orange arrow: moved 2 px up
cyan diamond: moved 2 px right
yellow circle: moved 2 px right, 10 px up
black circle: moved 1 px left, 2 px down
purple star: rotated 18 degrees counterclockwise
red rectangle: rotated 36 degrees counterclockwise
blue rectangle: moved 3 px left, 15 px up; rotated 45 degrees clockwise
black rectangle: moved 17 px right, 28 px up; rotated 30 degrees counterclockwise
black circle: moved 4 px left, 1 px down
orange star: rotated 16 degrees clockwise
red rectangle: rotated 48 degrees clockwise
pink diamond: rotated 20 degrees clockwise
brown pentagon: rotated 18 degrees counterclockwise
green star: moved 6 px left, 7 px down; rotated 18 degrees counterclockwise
━━━━━━━━
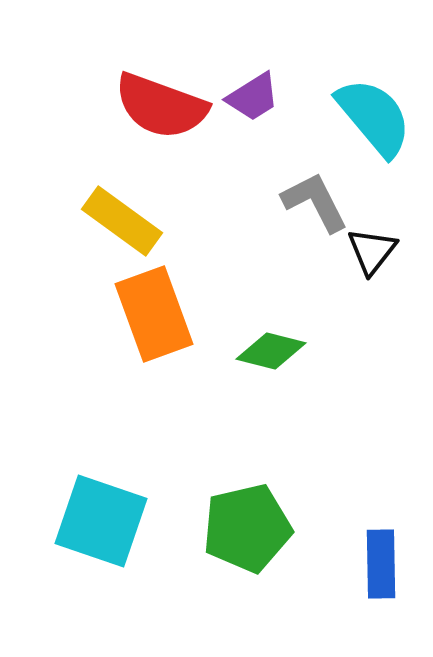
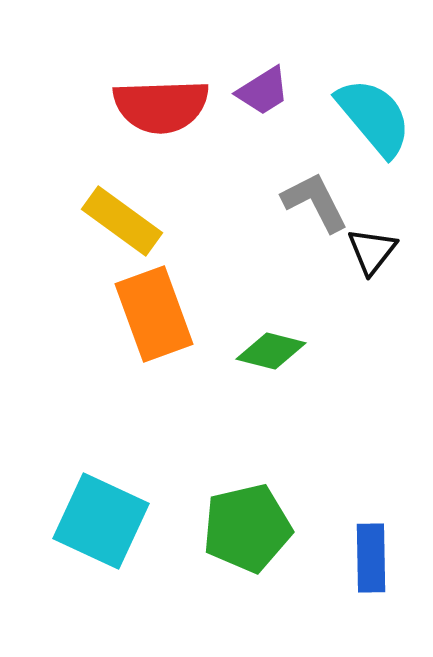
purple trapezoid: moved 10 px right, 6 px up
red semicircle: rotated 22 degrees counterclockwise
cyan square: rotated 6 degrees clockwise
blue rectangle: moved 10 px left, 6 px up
━━━━━━━━
WRITTEN PROBLEM> Pull out every line of the records that contains the word "diamond", matching case exactly.

RESPONSE FOR THIS EXERCISE>
cyan diamond: moved 2 px right
pink diamond: rotated 20 degrees clockwise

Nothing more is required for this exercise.